Return exactly the lines of the records below, starting at the line that contains "R6: 10k (COM, VTH) -> 10k (COM, VMID)" and ending at the line that contains "R14: 1.2k (COM, VMID) -> 1.2k (COM, VTH)", with both of those lines kept.

== RECORDS SUPPLIED ==
__________
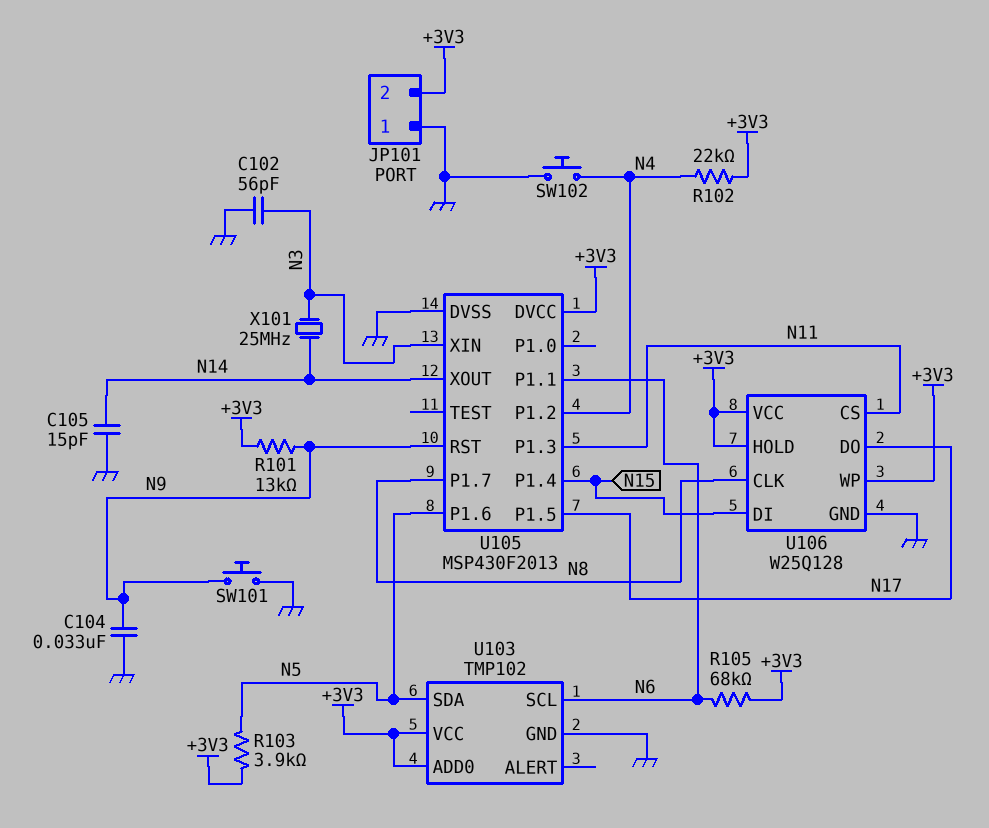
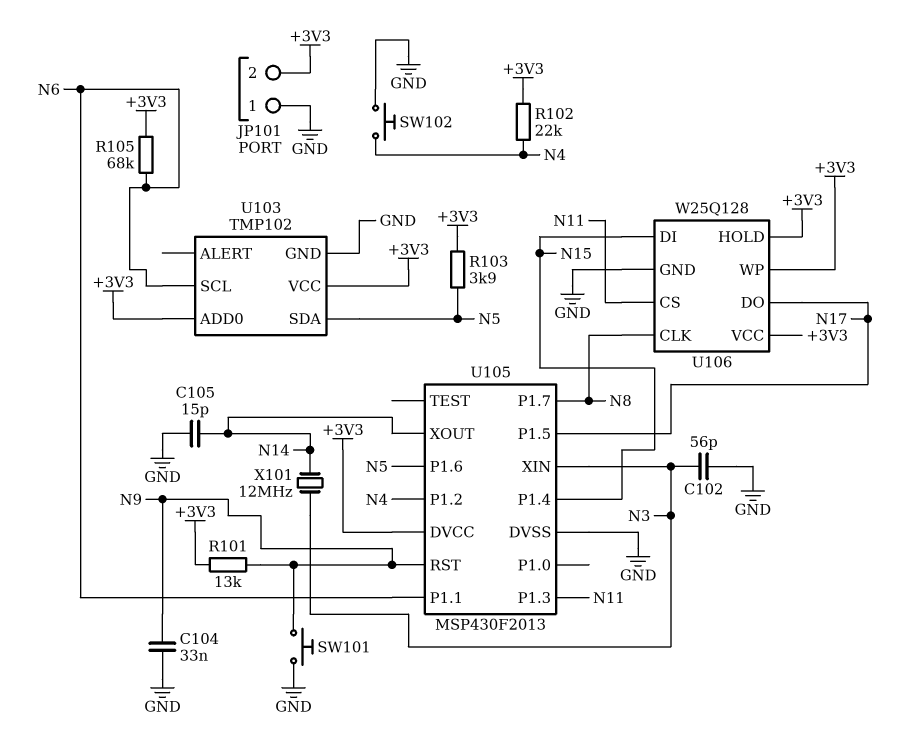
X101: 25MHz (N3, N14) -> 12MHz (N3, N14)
__________
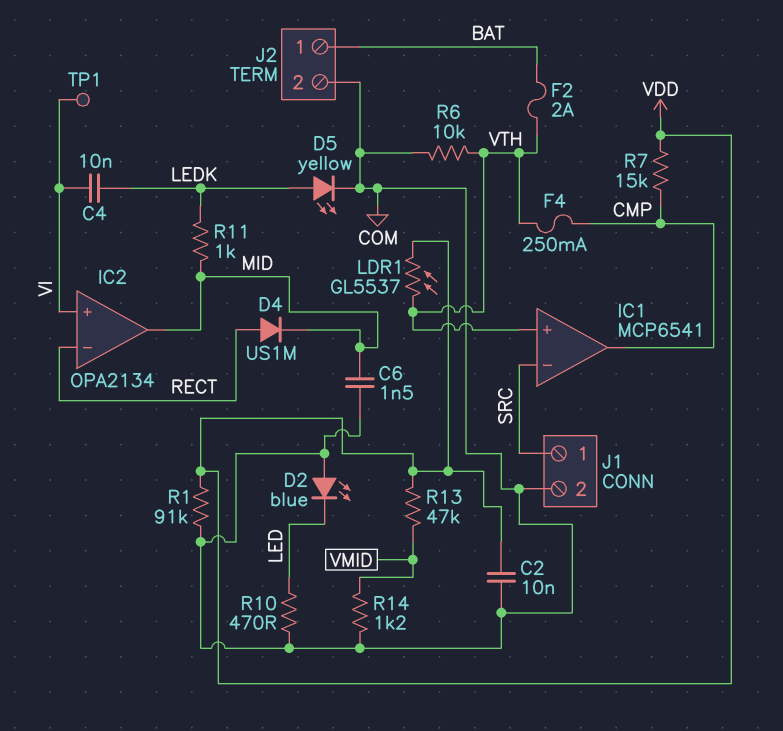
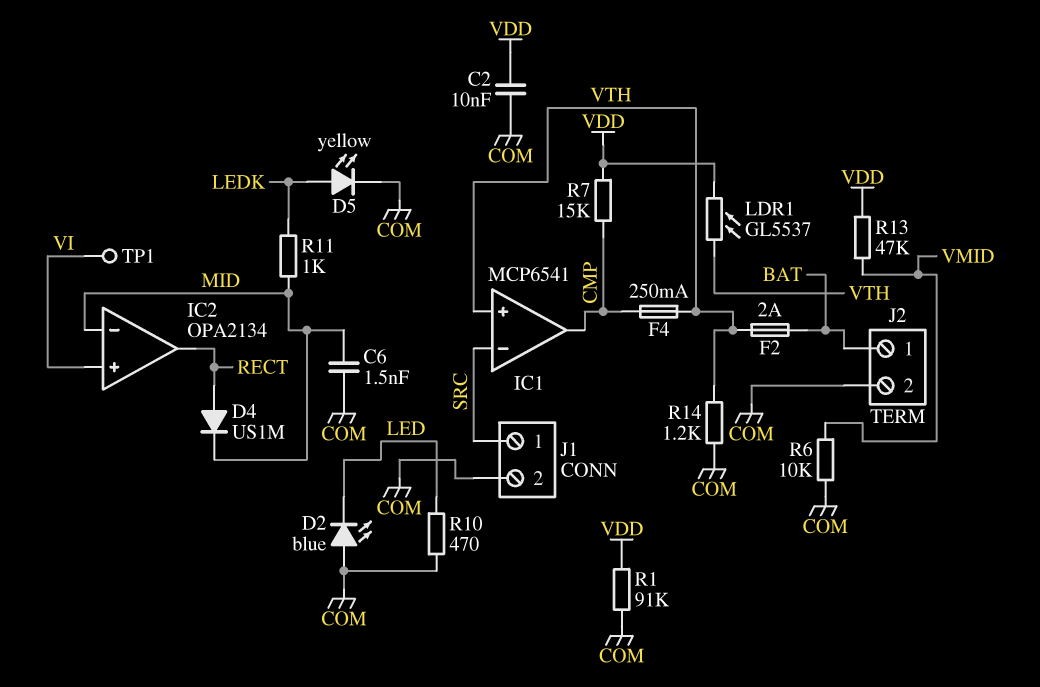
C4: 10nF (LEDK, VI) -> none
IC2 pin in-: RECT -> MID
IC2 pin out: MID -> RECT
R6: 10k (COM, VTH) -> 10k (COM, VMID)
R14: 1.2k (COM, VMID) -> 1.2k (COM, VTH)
__________
== THE COMPLETED TASK ==
R6: 10k (COM, VTH) -> 10k (COM, VMID)
R14: 1.2k (COM, VMID) -> 1.2k (COM, VTH)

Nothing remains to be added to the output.